→ **Work instruction**:
For the listing below, give the number of lines in which "degrees" occurs. Add nothing.

+ + + + +

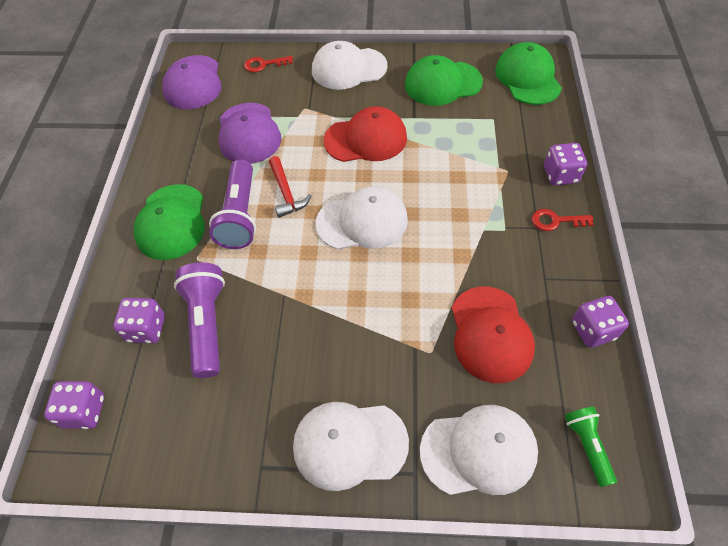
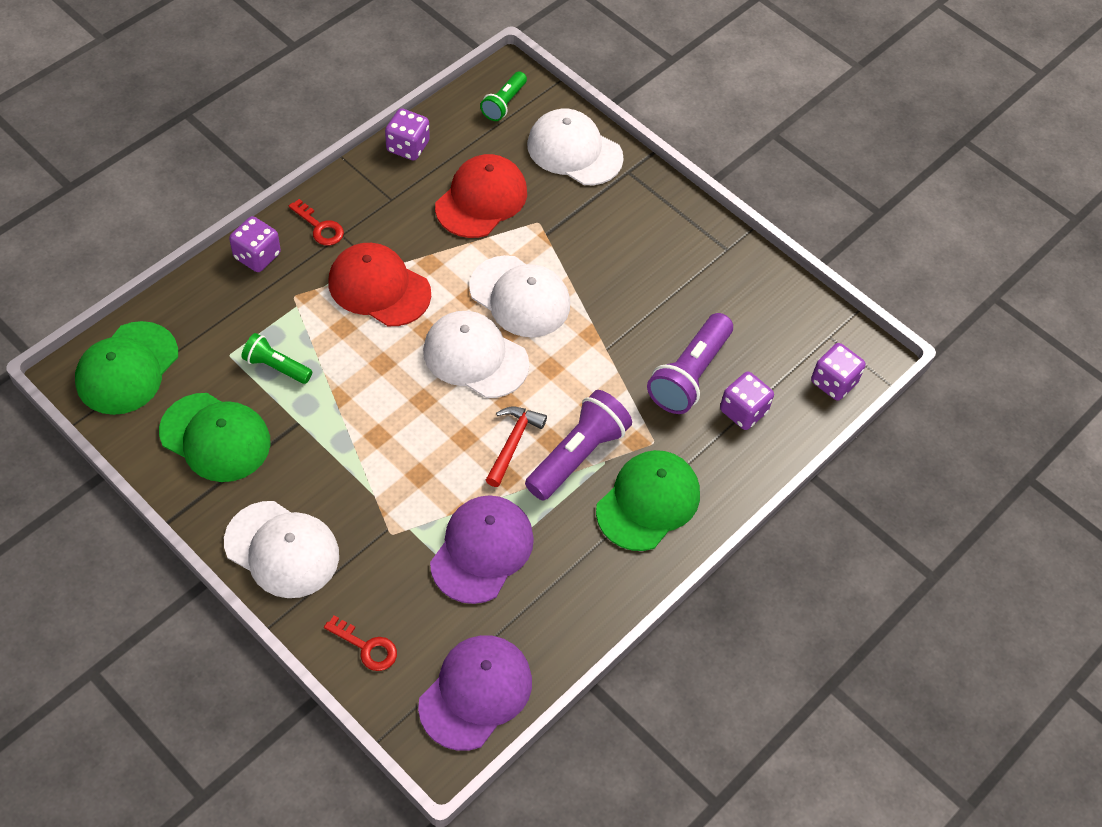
camera: 145 degrees left, 0 degrees up
(349, 444) = (654, 216): white cap -> white cap (520, 297)
(366, 139) = (374, 438): red cap -> red cap (379, 287)
(462, 131) = (276, 367): none -> green flashlight

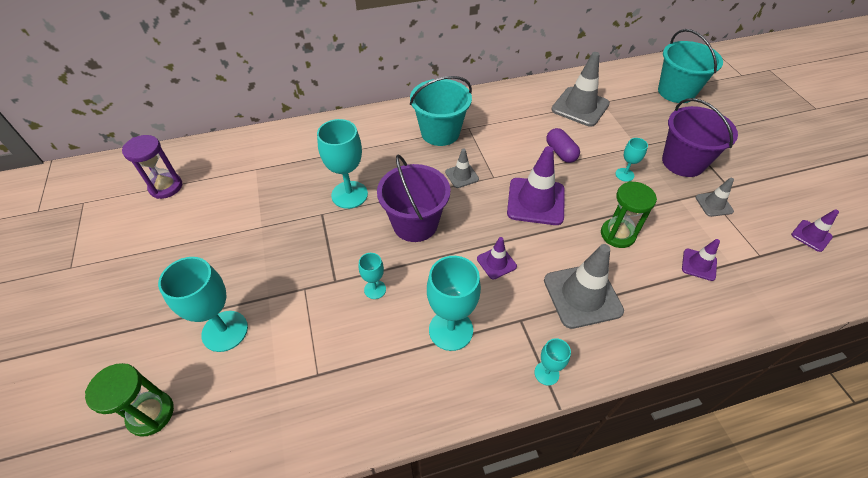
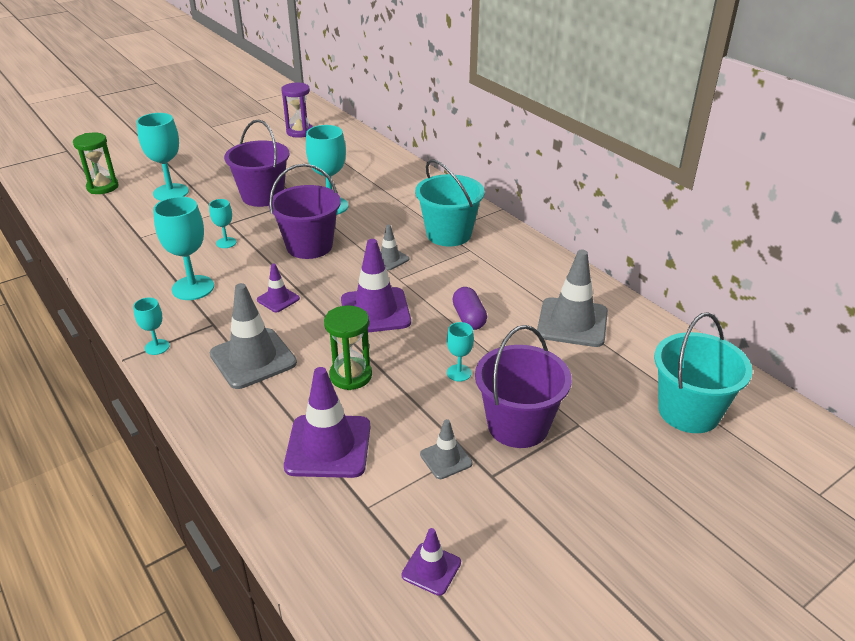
camera: 70 degrees right, 15 degrees down
(294, 243) = (262, 196): none -> purple bucket
(560, 152) = (469, 318): purple capsule -> purple capsule turned 60 degrees counterclockwise
(699, 264) = (328, 446): purple traffic cone -> purple traffic cone, size x1.93

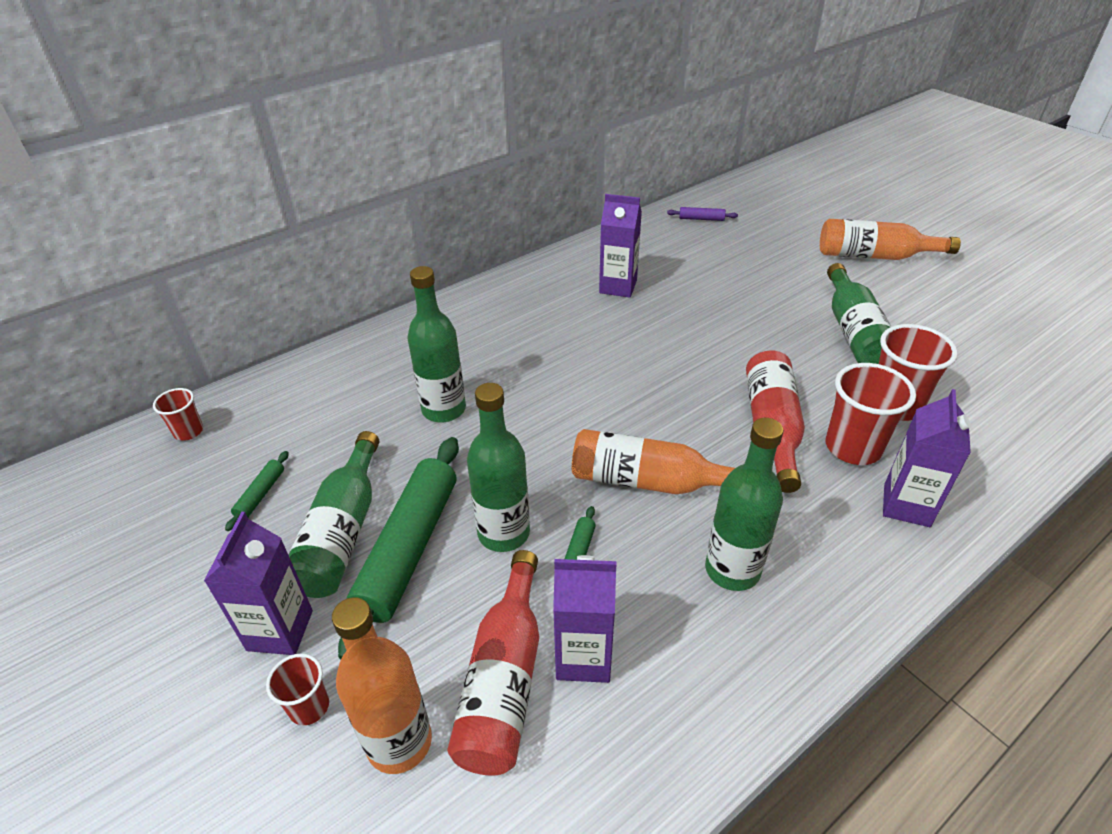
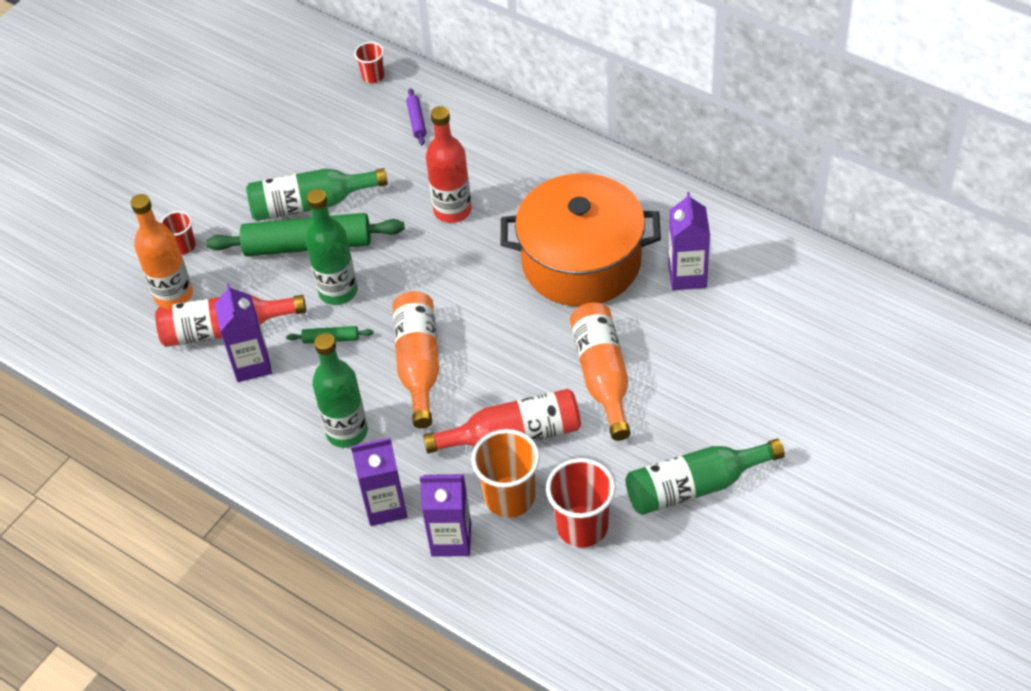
camera: 75 degrees right, 10 degrees up
(261, 494) = (328, 146): green rolling pin -> none
(280, 630) = (227, 209): purple carton -> purple carton (385, 506)
(444, 409) = (452, 210): green bottle -> red bottle
(568, 339) = (581, 262): none -> orange pot
(701, 219) = (871, 317): purple rolling pin -> purple rolling pin (416, 121)
(853, 447) = (510, 497): red cup -> orange cup
(874, 256) = (868, 497): orange bottle -> orange bottle (602, 375)

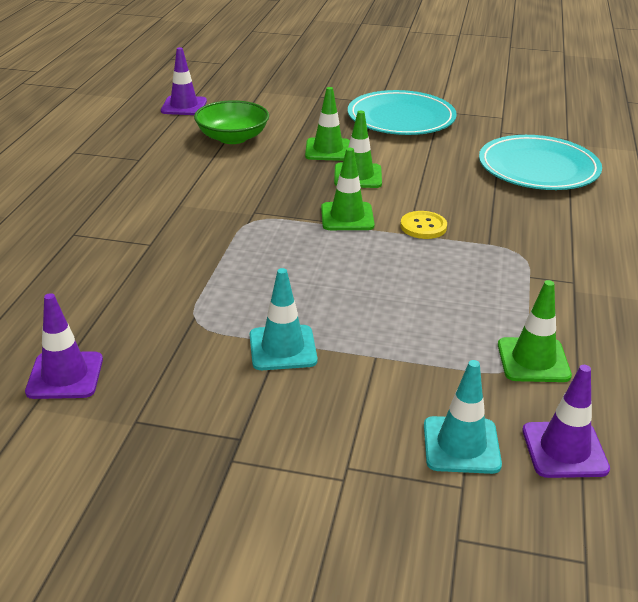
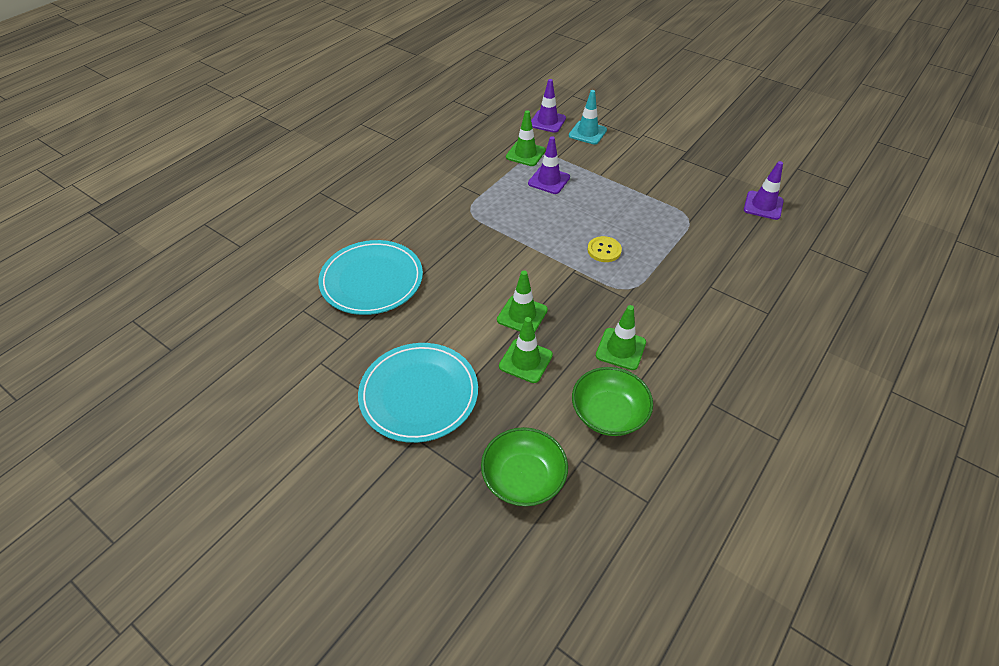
camera: 155 degrees left, 15 degrees up
(184, 106) = (646, 508): purple traffic cone -> purple traffic cone (549, 180)
(282, 348) = (645, 191): turquoise traffic cone -> none
(283, 102) = (523, 478): none -> green bowl
(347, 217) = (558, 272): green traffic cone -> green traffic cone (620, 349)
(423, 226) = (511, 248): yellow button -> yellow button (604, 250)

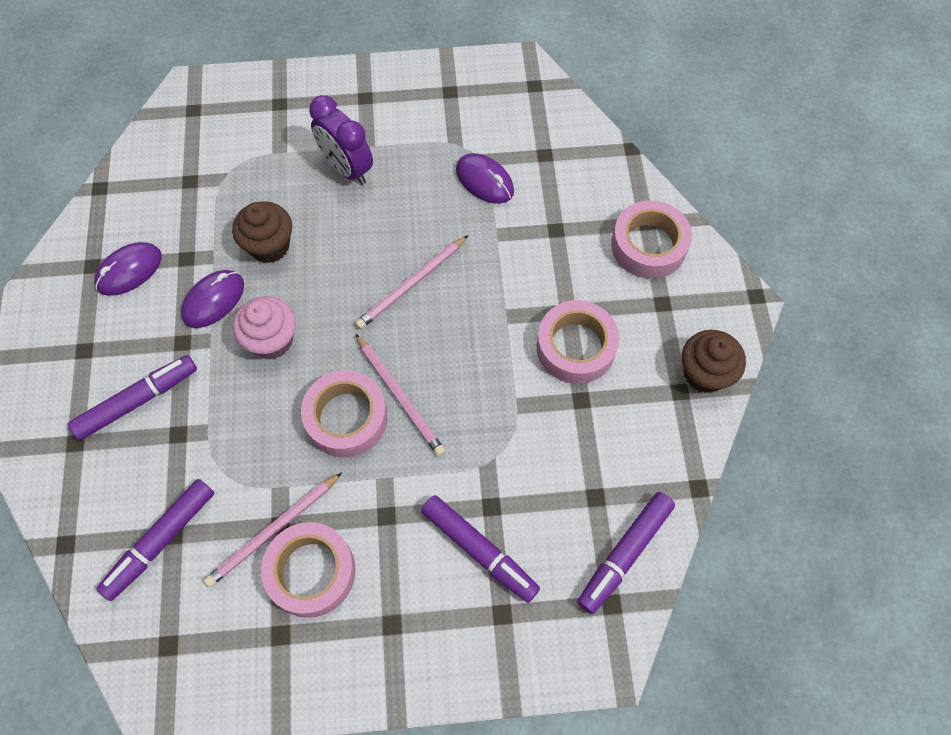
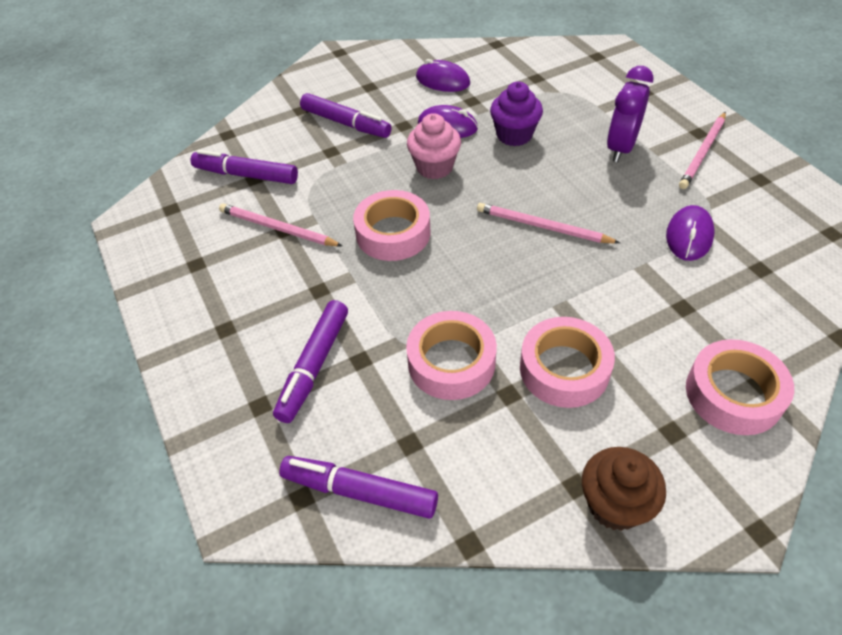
camera: 70 degrees right, 15 degrees down
(269, 246) = (514, 135): brown cupcake -> purple cupcake
(311, 572) = (252, 262): pink tape -> pink tape (451, 362)
(400, 396) = (431, 258): pink pencil -> pink pencil (703, 152)

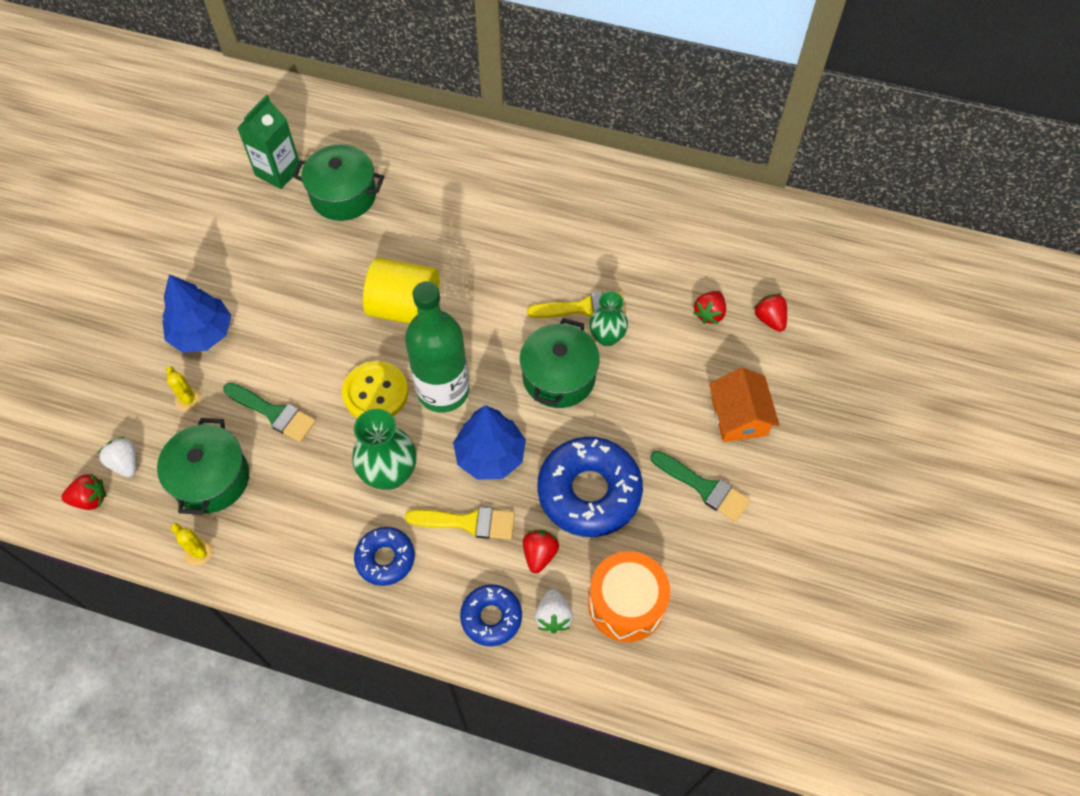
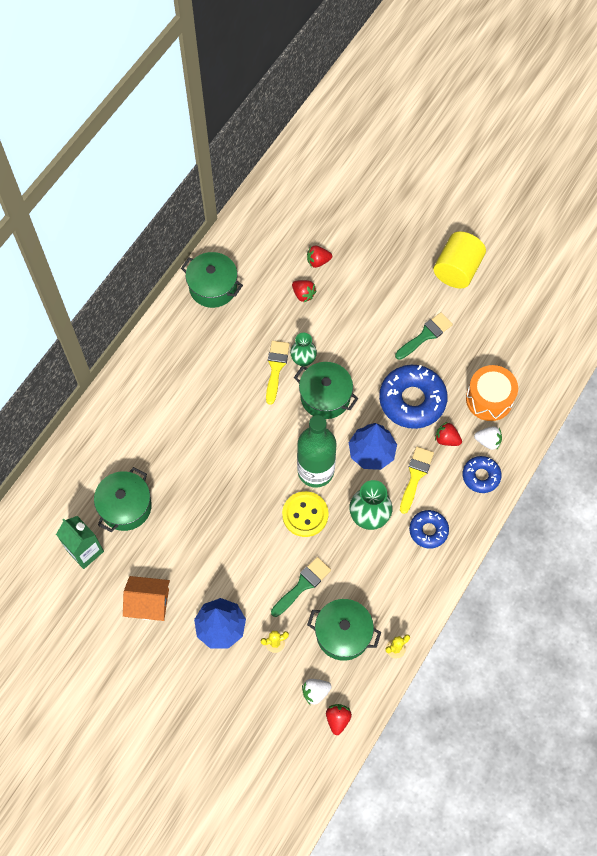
camera: 75 degrees left, 5 degrees up
(405, 308) = (241, 482): yellow cylinder -> yellow cylinder (457, 270)
(678, 208) = (213, 287): none -> green pot
(739, 416) = (382, 301): orange house -> orange house (148, 603)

+ + + + +

→ **Response area**:
7